SUPPLIED ENTRIES: Begin

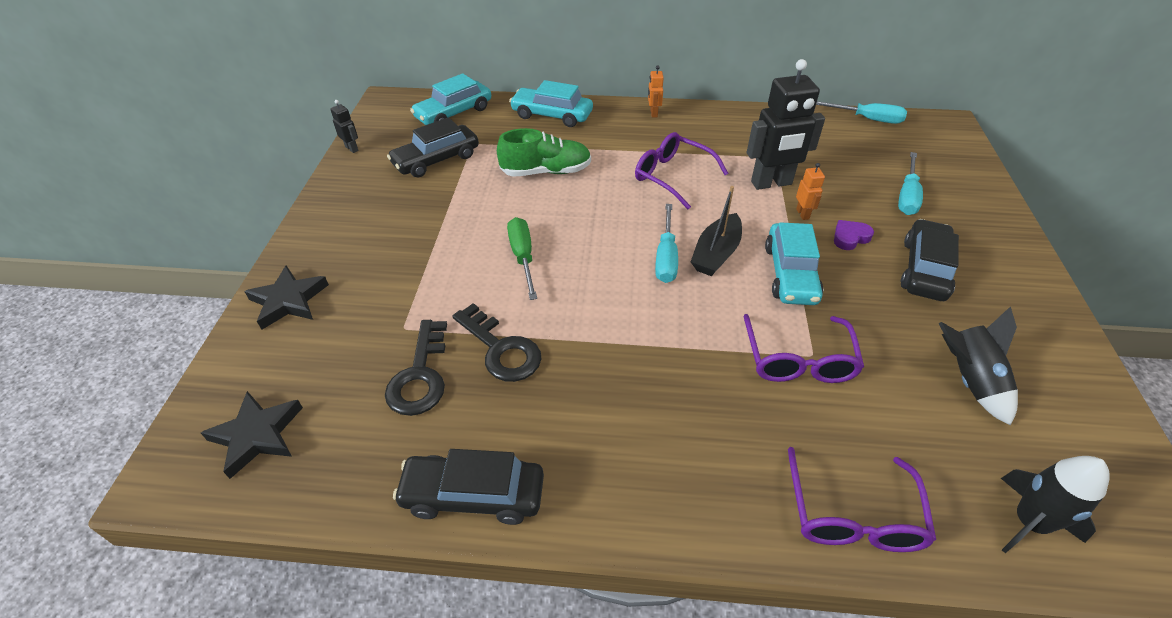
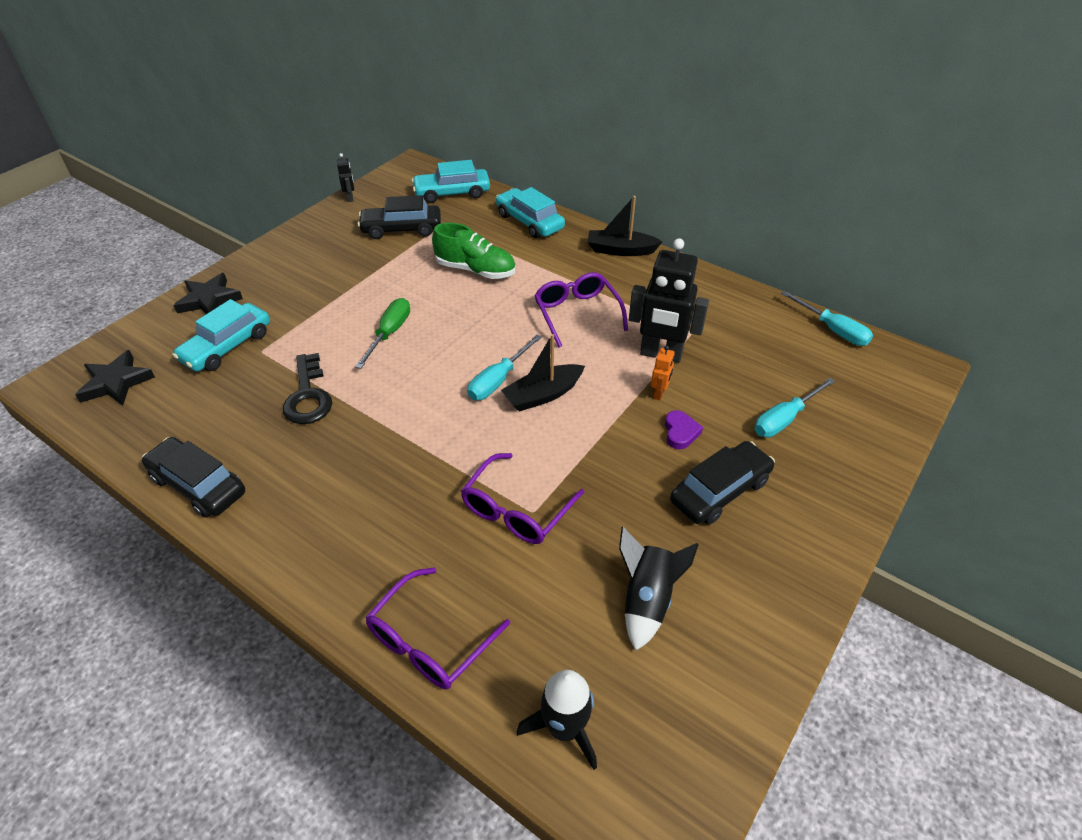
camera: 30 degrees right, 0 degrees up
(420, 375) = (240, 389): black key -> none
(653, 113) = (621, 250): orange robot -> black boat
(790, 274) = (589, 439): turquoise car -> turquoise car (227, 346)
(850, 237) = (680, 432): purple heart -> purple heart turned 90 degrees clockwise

SUPPLIED ENTRIES: End

### WHAT THIS TASK INVOLVES:
Line by line, write out the records above exactly, skipping the pictures.

### ANSWER TO THIS TASK:
camera: 30 degrees right, 0 degrees up
(420, 375) = (240, 389): black key -> none
(653, 113) = (621, 250): orange robot -> black boat
(790, 274) = (589, 439): turquoise car -> turquoise car (227, 346)
(850, 237) = (680, 432): purple heart -> purple heart turned 90 degrees clockwise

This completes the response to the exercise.